=== YOUR OBJECTIVE ===
Unless it is a picture, every line from the start of the entries through the line with "none -> purple 1x2 brick [520,692,574,803]" must be retyped exactly.

=== MATERIAL SHOWN ===
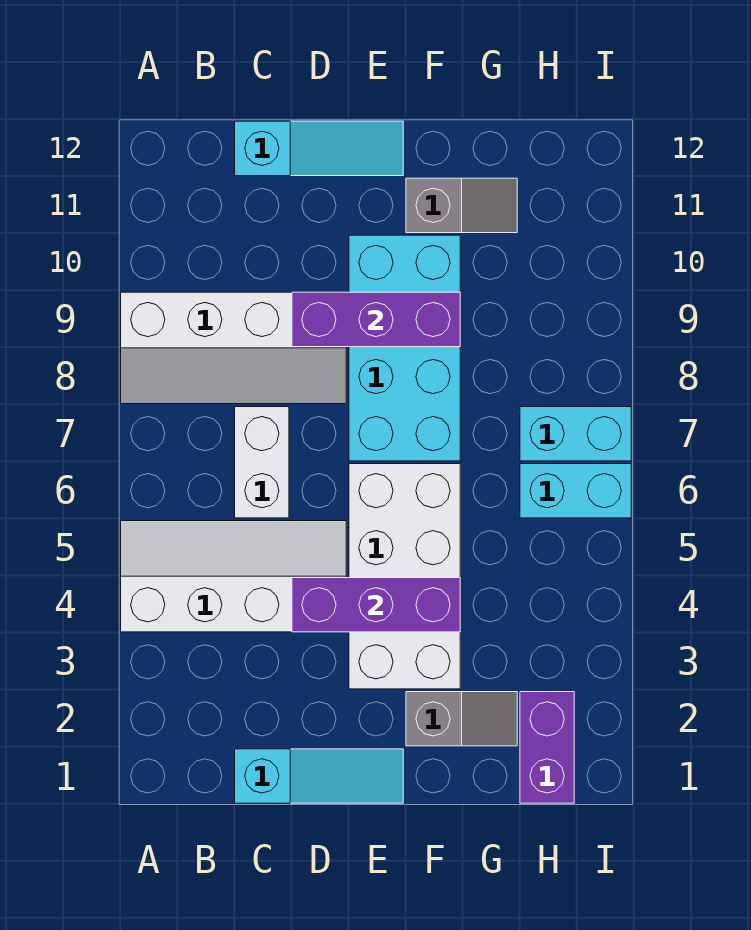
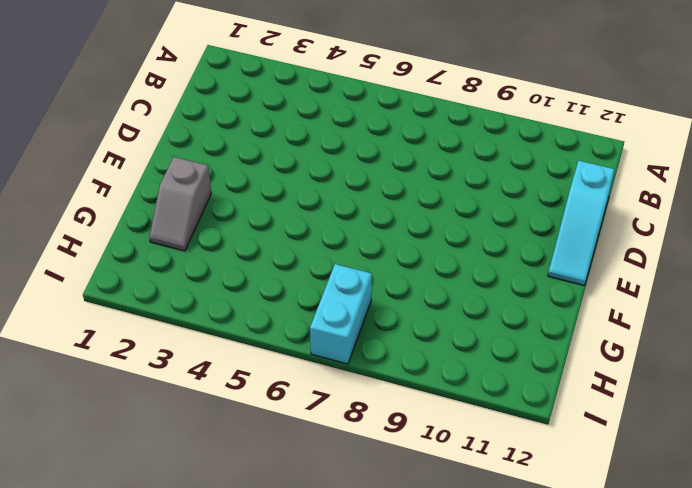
none -> white 2x4 slope [121,521,346,632]
none -> white 2x4 slope [121,292,346,404]
none -> cyan 1x3 slope [235,749,403,803]

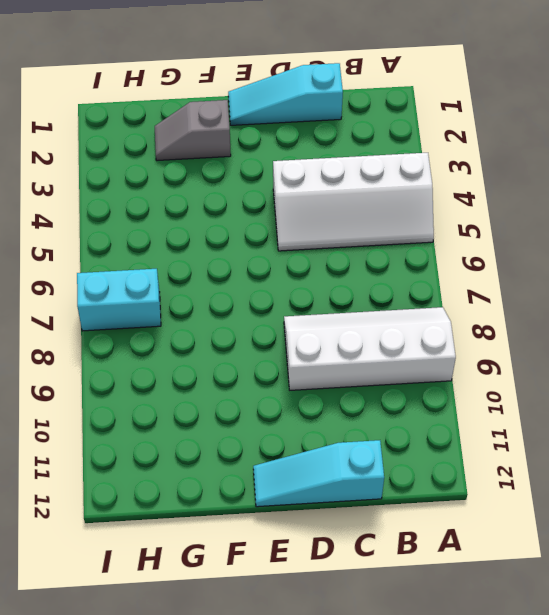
none -> white 1x2 brick [235,407,289,518]
none -> white 2x4 brick [349,464,460,689]
none -> cyan 2x4 brick [349,235,460,461]

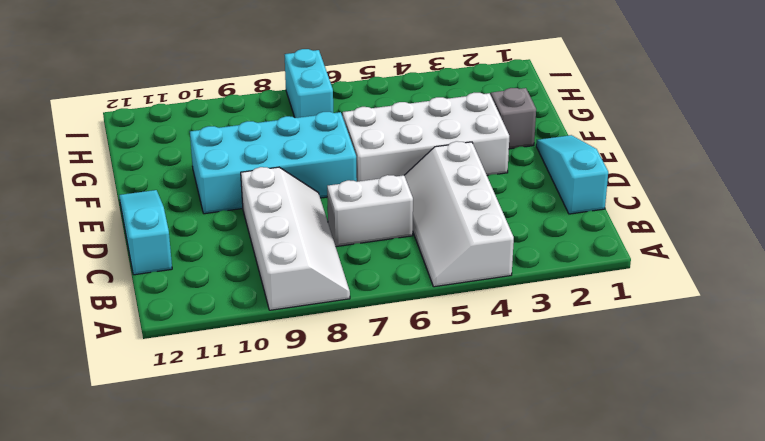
none -> grey 1x2 slope [406,178,517,233]
none -> purple 1x2 brick [520,692,574,803]
none -> cyan 1x2 brick [520,464,631,518]

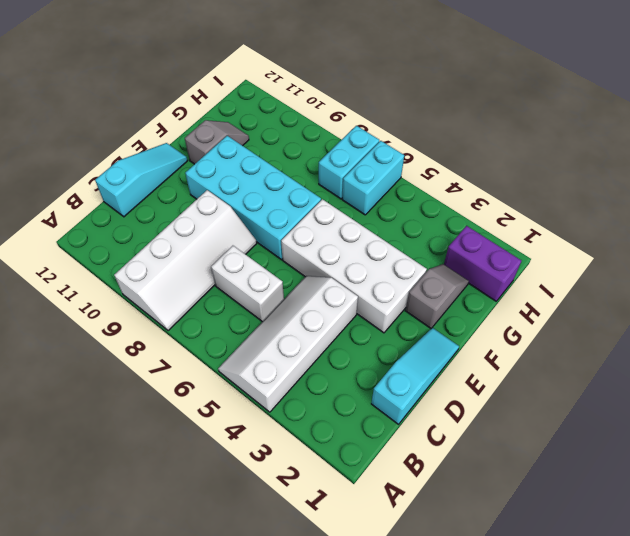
none -> purple 1x3 brick [292,578,460,632]
none -> purple 1x3 brick [292,292,460,347]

=== ANSWER TO THIS TASK ===
none -> white 2x4 slope [121,521,346,632]
none -> white 2x4 slope [121,292,346,404]
none -> cyan 1x3 slope [235,749,403,803]

none -> white 1x2 brick [235,407,289,518]
none -> white 2x4 brick [349,464,460,689]
none -> cyan 2x4 brick [349,235,460,461]

none -> grey 1x2 slope [406,178,517,233]
none -> purple 1x2 brick [520,692,574,803]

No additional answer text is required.